● **ASSIGNED TASK**: Among the lines below, some may contain the string "spoon". Say how many do, and give nothing besides the number.

● ● ● ●

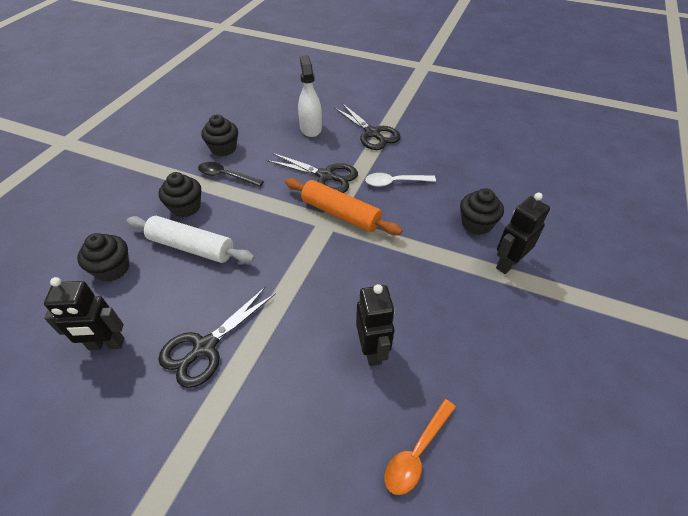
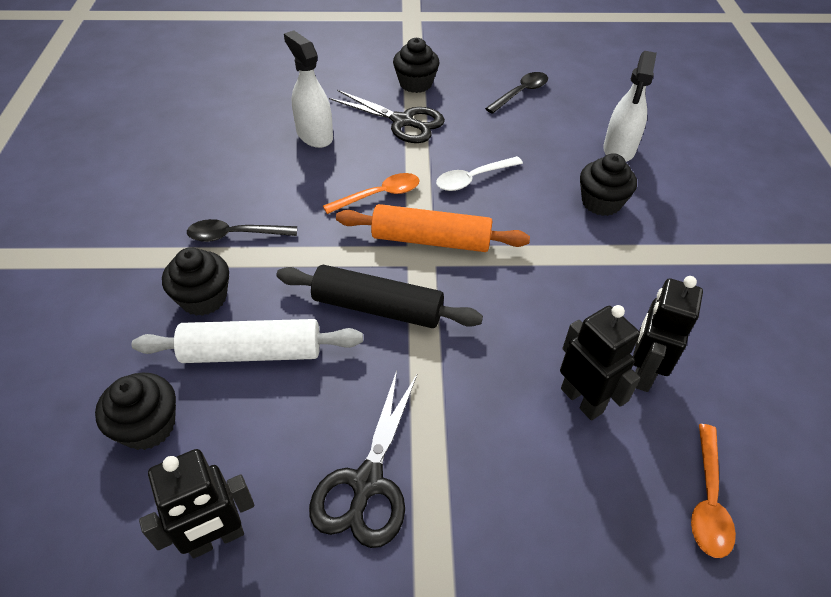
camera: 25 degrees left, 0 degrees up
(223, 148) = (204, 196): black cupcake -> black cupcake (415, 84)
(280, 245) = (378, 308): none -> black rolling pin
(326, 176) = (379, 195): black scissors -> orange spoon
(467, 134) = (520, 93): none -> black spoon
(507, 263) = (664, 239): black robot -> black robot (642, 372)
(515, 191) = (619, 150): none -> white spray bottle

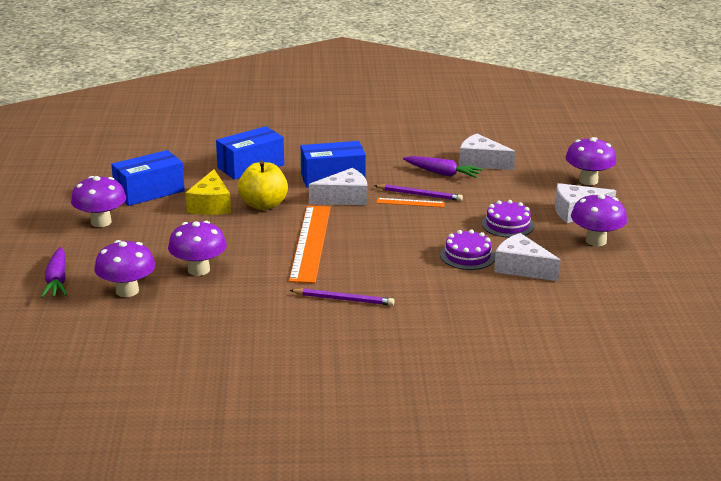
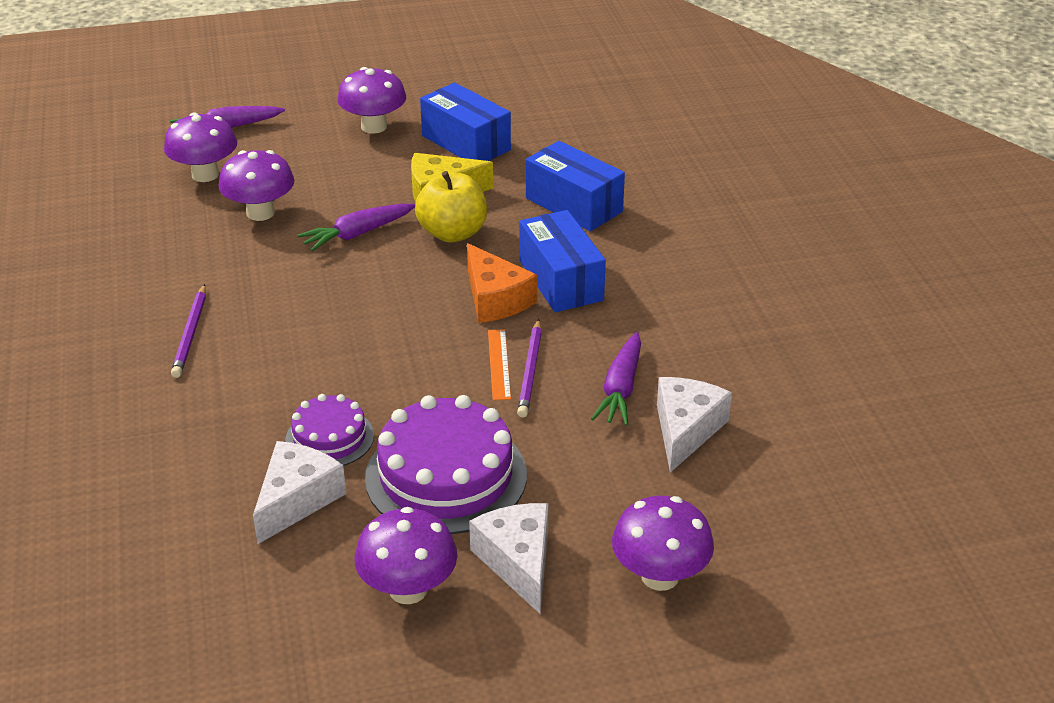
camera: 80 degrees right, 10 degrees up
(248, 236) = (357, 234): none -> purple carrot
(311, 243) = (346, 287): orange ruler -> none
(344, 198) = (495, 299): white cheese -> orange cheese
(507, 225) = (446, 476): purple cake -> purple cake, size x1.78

● ● ● ●

● **SOLUTION BELOW**: 2